» What this task involves
Return every line of the data below word for word, changing nothing.

» Stored data entries
......

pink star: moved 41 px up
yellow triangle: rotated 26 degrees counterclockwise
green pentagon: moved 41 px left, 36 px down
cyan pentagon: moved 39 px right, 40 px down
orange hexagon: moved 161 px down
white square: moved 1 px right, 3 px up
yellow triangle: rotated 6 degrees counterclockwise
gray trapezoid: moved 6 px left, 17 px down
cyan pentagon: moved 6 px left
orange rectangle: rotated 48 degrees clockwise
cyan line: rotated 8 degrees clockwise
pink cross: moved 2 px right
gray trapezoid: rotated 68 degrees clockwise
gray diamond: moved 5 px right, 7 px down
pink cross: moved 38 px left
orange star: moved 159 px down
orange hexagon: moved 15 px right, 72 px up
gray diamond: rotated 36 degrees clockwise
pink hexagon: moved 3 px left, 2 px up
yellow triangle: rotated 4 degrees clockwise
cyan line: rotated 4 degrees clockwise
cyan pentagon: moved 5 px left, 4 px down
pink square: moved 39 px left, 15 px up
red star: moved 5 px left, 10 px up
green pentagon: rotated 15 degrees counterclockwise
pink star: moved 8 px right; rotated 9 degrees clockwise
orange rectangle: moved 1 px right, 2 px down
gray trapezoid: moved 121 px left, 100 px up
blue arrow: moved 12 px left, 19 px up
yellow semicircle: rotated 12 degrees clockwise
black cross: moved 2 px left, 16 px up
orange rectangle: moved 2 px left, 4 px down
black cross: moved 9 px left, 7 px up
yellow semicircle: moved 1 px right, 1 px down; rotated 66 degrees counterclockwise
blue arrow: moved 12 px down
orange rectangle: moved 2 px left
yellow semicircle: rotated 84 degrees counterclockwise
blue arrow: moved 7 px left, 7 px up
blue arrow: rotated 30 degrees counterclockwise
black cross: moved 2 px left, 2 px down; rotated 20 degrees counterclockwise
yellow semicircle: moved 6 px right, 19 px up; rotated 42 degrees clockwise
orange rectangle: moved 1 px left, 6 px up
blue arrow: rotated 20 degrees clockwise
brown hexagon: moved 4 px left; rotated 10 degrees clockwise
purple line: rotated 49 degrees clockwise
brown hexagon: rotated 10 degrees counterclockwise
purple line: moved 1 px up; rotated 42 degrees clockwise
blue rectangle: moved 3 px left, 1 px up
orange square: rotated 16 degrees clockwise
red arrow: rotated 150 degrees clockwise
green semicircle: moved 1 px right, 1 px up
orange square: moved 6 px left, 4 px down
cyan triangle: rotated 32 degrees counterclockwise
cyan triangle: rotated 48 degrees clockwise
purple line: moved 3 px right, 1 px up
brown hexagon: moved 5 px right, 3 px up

......

» Written answer
pink star: moved 41 px up
yellow triangle: rotated 26 degrees counterclockwise
green pentagon: moved 41 px left, 36 px down
cyan pentagon: moved 39 px right, 40 px down
orange hexagon: moved 161 px down
white square: moved 1 px right, 3 px up
yellow triangle: rotated 6 degrees counterclockwise
gray trapezoid: moved 6 px left, 17 px down
cyan pentagon: moved 6 px left
orange rectangle: rotated 48 degrees clockwise
cyan line: rotated 8 degrees clockwise
pink cross: moved 2 px right
gray trapezoid: rotated 68 degrees clockwise
gray diamond: moved 5 px right, 7 px down
pink cross: moved 38 px left
orange star: moved 159 px down
orange hexagon: moved 15 px right, 72 px up
gray diamond: rotated 36 degrees clockwise
pink hexagon: moved 3 px left, 2 px up
yellow triangle: rotated 4 degrees clockwise
cyan line: rotated 4 degrees clockwise
cyan pentagon: moved 5 px left, 4 px down
pink square: moved 39 px left, 15 px up
red star: moved 5 px left, 10 px up
green pentagon: rotated 15 degrees counterclockwise
pink star: moved 8 px right; rotated 9 degrees clockwise
orange rectangle: moved 1 px right, 2 px down
gray trapezoid: moved 121 px left, 100 px up
blue arrow: moved 12 px left, 19 px up
yellow semicircle: rotated 12 degrees clockwise
black cross: moved 2 px left, 16 px up
orange rectangle: moved 2 px left, 4 px down
black cross: moved 9 px left, 7 px up
yellow semicircle: moved 1 px right, 1 px down; rotated 66 degrees counterclockwise
blue arrow: moved 12 px down
orange rectangle: moved 2 px left
yellow semicircle: rotated 84 degrees counterclockwise
blue arrow: moved 7 px left, 7 px up
blue arrow: rotated 30 degrees counterclockwise
black cross: moved 2 px left, 2 px down; rotated 20 degrees counterclockwise
yellow semicircle: moved 6 px right, 19 px up; rotated 42 degrees clockwise
orange rectangle: moved 1 px left, 6 px up
blue arrow: rotated 20 degrees clockwise
brown hexagon: moved 4 px left; rotated 10 degrees clockwise
purple line: rotated 49 degrees clockwise
brown hexagon: rotated 10 degrees counterclockwise
purple line: moved 1 px up; rotated 42 degrees clockwise
blue rectangle: moved 3 px left, 1 px up
orange square: rotated 16 degrees clockwise
red arrow: rotated 150 degrees clockwise
green semicircle: moved 1 px right, 1 px up
orange square: moved 6 px left, 4 px down
cyan triangle: rotated 32 degrees counterclockwise
cyan triangle: rotated 48 degrees clockwise
purple line: moved 3 px right, 1 px up
brown hexagon: moved 5 px right, 3 px up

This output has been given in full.